### EXERCISE DATA ###

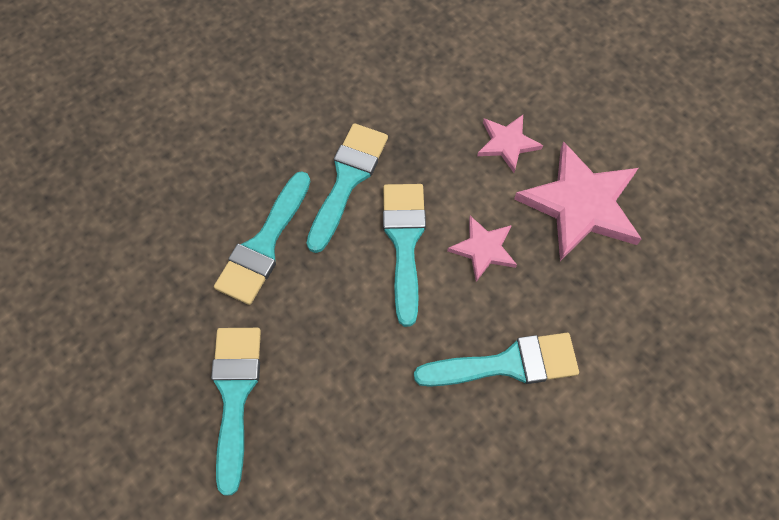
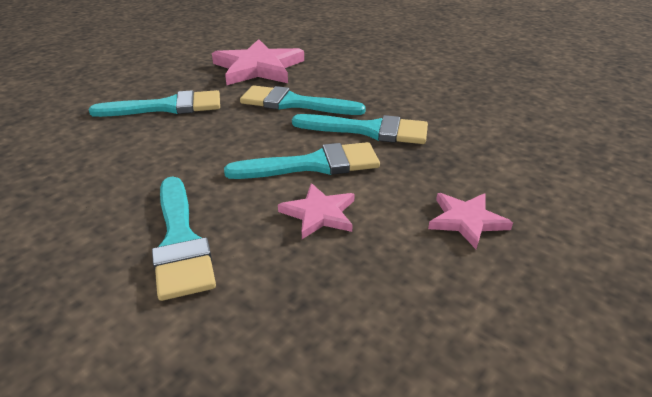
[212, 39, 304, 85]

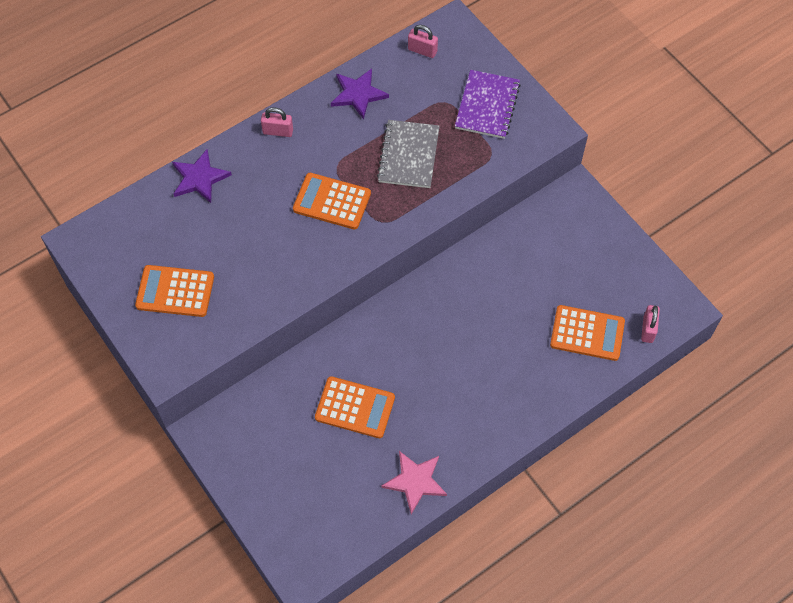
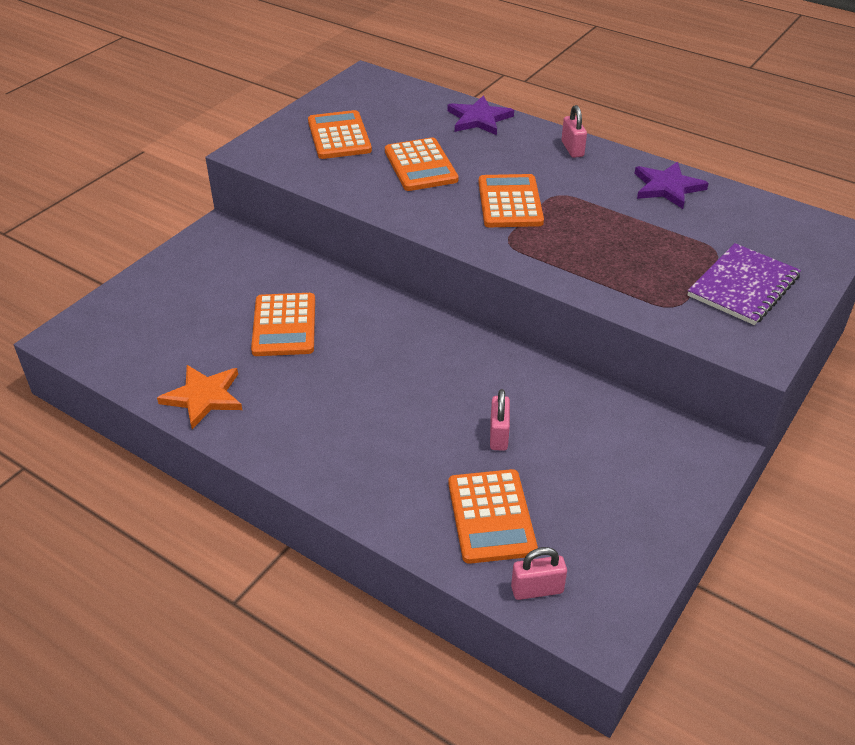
[377, 120, 440, 188] (first image)
[385, 137, 459, 191]
[490, 389, 510, 451]
[157, 365, 242, 429]
[688, 243, 801, 325]

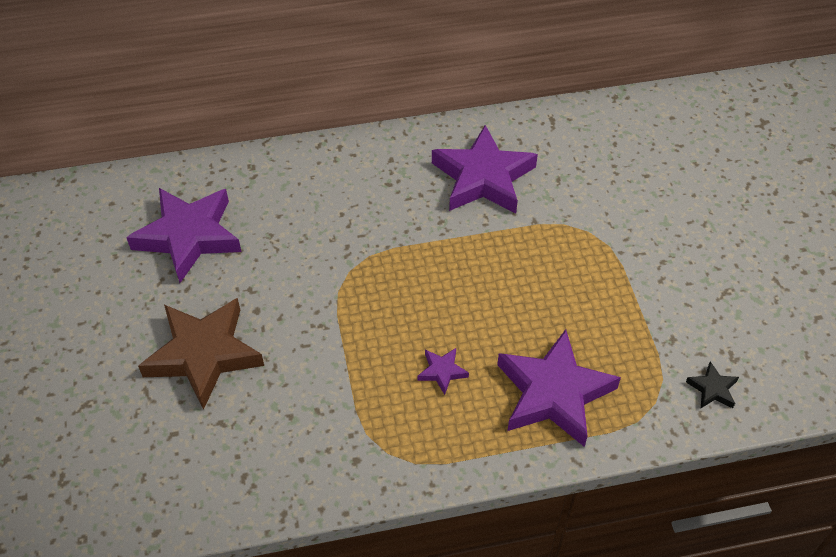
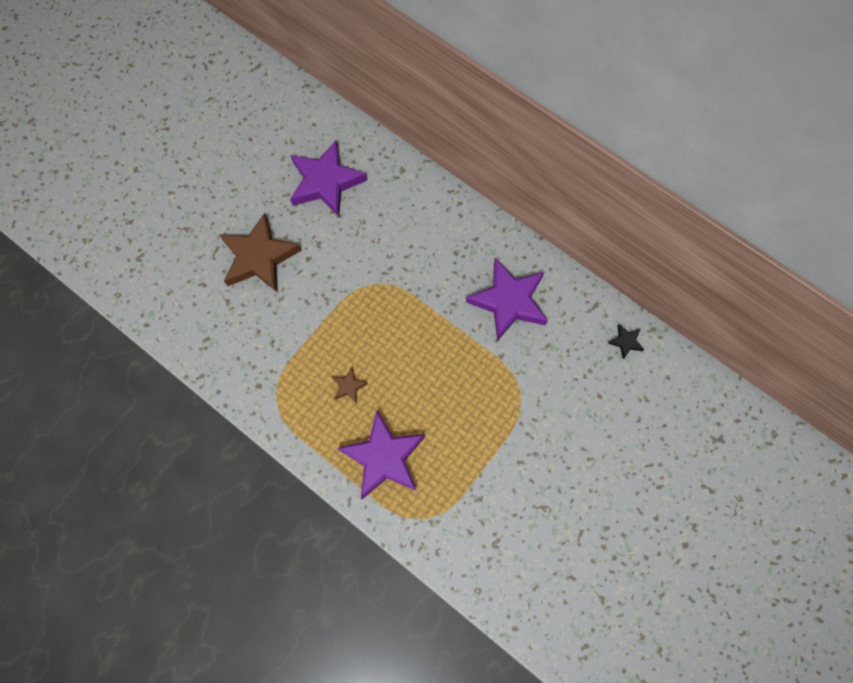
[608, 324, 644, 359]
[332, 368, 368, 403]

###

Copy the records above exactly, omitting every picture.

[212, 39, 304, 85]

[377, 120, 440, 188] (first image)
[385, 137, 459, 191]
[490, 389, 510, 451]
[157, 365, 242, 429]
[688, 243, 801, 325]

[608, 324, 644, 359]
[332, 368, 368, 403]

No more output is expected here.